» Your task:
Print every record below exactly as written.

» Records to use:
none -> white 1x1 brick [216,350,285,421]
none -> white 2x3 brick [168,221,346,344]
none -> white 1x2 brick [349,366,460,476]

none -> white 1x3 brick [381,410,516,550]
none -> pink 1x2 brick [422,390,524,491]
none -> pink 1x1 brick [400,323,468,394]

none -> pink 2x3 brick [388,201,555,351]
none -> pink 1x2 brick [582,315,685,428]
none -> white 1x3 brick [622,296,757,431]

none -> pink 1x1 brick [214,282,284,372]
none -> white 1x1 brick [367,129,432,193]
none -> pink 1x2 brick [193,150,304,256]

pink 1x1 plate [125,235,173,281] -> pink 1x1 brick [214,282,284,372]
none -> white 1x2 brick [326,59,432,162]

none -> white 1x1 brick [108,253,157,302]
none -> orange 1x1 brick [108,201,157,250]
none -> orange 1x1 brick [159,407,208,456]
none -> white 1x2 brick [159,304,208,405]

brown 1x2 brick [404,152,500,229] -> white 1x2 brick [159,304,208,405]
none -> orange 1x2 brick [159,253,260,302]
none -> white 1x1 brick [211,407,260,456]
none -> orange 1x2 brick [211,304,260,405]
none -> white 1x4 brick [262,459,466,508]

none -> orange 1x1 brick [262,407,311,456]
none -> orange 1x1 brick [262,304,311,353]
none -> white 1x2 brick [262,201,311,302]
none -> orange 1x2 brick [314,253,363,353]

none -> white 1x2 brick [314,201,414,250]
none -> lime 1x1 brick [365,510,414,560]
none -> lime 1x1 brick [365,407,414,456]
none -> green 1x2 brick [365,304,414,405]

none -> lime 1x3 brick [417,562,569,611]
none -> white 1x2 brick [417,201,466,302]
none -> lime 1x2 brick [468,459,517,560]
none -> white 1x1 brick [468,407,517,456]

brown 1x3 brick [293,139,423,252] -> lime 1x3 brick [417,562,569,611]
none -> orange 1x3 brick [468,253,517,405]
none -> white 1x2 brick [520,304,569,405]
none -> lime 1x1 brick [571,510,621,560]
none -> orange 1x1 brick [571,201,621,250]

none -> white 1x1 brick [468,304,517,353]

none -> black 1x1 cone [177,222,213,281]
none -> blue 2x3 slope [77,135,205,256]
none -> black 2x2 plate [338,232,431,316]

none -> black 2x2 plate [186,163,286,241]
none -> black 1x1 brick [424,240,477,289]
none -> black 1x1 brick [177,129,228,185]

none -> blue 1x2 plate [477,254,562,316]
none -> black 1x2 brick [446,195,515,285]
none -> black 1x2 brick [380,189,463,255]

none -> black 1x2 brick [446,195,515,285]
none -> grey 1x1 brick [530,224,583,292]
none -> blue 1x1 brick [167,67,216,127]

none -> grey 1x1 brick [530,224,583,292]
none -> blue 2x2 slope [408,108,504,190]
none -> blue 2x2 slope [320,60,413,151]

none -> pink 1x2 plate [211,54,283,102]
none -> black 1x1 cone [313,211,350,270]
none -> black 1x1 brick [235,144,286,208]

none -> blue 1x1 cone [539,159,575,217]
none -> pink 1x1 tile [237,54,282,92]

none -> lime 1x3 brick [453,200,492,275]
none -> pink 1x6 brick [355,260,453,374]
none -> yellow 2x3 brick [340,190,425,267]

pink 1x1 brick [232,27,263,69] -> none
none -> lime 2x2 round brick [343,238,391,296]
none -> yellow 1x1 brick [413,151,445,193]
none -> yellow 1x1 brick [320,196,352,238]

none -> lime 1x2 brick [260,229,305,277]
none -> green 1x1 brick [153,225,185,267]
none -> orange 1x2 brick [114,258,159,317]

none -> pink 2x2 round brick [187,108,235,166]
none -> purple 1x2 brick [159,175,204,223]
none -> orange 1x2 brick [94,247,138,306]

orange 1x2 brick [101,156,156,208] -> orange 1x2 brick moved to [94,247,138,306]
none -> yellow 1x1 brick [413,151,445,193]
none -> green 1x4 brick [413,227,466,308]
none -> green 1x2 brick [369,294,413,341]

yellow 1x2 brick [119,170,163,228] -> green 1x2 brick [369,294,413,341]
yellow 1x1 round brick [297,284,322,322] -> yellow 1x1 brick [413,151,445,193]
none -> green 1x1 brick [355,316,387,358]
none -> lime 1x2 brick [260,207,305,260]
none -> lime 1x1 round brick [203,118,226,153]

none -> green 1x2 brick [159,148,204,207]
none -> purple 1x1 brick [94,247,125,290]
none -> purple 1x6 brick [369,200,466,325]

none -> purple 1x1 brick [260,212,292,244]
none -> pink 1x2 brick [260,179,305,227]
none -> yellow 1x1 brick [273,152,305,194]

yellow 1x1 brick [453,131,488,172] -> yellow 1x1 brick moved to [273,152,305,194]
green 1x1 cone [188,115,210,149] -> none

» Exercise output:
none -> white 1x1 brick [216,350,285,421]
none -> white 2x3 brick [168,221,346,344]
none -> white 1x2 brick [349,366,460,476]

none -> white 1x3 brick [381,410,516,550]
none -> pink 1x2 brick [422,390,524,491]
none -> pink 1x1 brick [400,323,468,394]

none -> pink 2x3 brick [388,201,555,351]
none -> pink 1x2 brick [582,315,685,428]
none -> white 1x3 brick [622,296,757,431]

none -> pink 1x1 brick [214,282,284,372]
none -> white 1x1 brick [367,129,432,193]
none -> pink 1x2 brick [193,150,304,256]

pink 1x1 plate [125,235,173,281] -> pink 1x1 brick [214,282,284,372]
none -> white 1x2 brick [326,59,432,162]

none -> white 1x1 brick [108,253,157,302]
none -> orange 1x1 brick [108,201,157,250]
none -> orange 1x1 brick [159,407,208,456]
none -> white 1x2 brick [159,304,208,405]

brown 1x2 brick [404,152,500,229] -> white 1x2 brick [159,304,208,405]
none -> orange 1x2 brick [159,253,260,302]
none -> white 1x1 brick [211,407,260,456]
none -> orange 1x2 brick [211,304,260,405]
none -> white 1x4 brick [262,459,466,508]

none -> orange 1x1 brick [262,407,311,456]
none -> orange 1x1 brick [262,304,311,353]
none -> white 1x2 brick [262,201,311,302]
none -> orange 1x2 brick [314,253,363,353]

none -> white 1x2 brick [314,201,414,250]
none -> lime 1x1 brick [365,510,414,560]
none -> lime 1x1 brick [365,407,414,456]
none -> green 1x2 brick [365,304,414,405]

none -> lime 1x3 brick [417,562,569,611]
none -> white 1x2 brick [417,201,466,302]
none -> lime 1x2 brick [468,459,517,560]
none -> white 1x1 brick [468,407,517,456]

brown 1x3 brick [293,139,423,252] -> lime 1x3 brick [417,562,569,611]
none -> orange 1x3 brick [468,253,517,405]
none -> white 1x2 brick [520,304,569,405]
none -> lime 1x1 brick [571,510,621,560]
none -> orange 1x1 brick [571,201,621,250]

none -> white 1x1 brick [468,304,517,353]

none -> black 1x1 cone [177,222,213,281]
none -> blue 2x3 slope [77,135,205,256]
none -> black 2x2 plate [338,232,431,316]

none -> black 2x2 plate [186,163,286,241]
none -> black 1x1 brick [424,240,477,289]
none -> black 1x1 brick [177,129,228,185]

none -> blue 1x2 plate [477,254,562,316]
none -> black 1x2 brick [446,195,515,285]
none -> black 1x2 brick [380,189,463,255]

none -> black 1x2 brick [446,195,515,285]
none -> grey 1x1 brick [530,224,583,292]
none -> blue 1x1 brick [167,67,216,127]

none -> grey 1x1 brick [530,224,583,292]
none -> blue 2x2 slope [408,108,504,190]
none -> blue 2x2 slope [320,60,413,151]

none -> pink 1x2 plate [211,54,283,102]
none -> black 1x1 cone [313,211,350,270]
none -> black 1x1 brick [235,144,286,208]

none -> blue 1x1 cone [539,159,575,217]
none -> pink 1x1 tile [237,54,282,92]

none -> lime 1x3 brick [453,200,492,275]
none -> pink 1x6 brick [355,260,453,374]
none -> yellow 2x3 brick [340,190,425,267]

pink 1x1 brick [232,27,263,69] -> none
none -> lime 2x2 round brick [343,238,391,296]
none -> yellow 1x1 brick [413,151,445,193]
none -> yellow 1x1 brick [320,196,352,238]

none -> lime 1x2 brick [260,229,305,277]
none -> green 1x1 brick [153,225,185,267]
none -> orange 1x2 brick [114,258,159,317]

none -> pink 2x2 round brick [187,108,235,166]
none -> purple 1x2 brick [159,175,204,223]
none -> orange 1x2 brick [94,247,138,306]

orange 1x2 brick [101,156,156,208] -> orange 1x2 brick moved to [94,247,138,306]
none -> yellow 1x1 brick [413,151,445,193]
none -> green 1x4 brick [413,227,466,308]
none -> green 1x2 brick [369,294,413,341]

yellow 1x2 brick [119,170,163,228] -> green 1x2 brick [369,294,413,341]
yellow 1x1 round brick [297,284,322,322] -> yellow 1x1 brick [413,151,445,193]
none -> green 1x1 brick [355,316,387,358]
none -> lime 1x2 brick [260,207,305,260]
none -> lime 1x1 round brick [203,118,226,153]

none -> green 1x2 brick [159,148,204,207]
none -> purple 1x1 brick [94,247,125,290]
none -> purple 1x6 brick [369,200,466,325]

none -> purple 1x1 brick [260,212,292,244]
none -> pink 1x2 brick [260,179,305,227]
none -> yellow 1x1 brick [273,152,305,194]

yellow 1x1 brick [453,131,488,172] -> yellow 1x1 brick moved to [273,152,305,194]
green 1x1 cone [188,115,210,149] -> none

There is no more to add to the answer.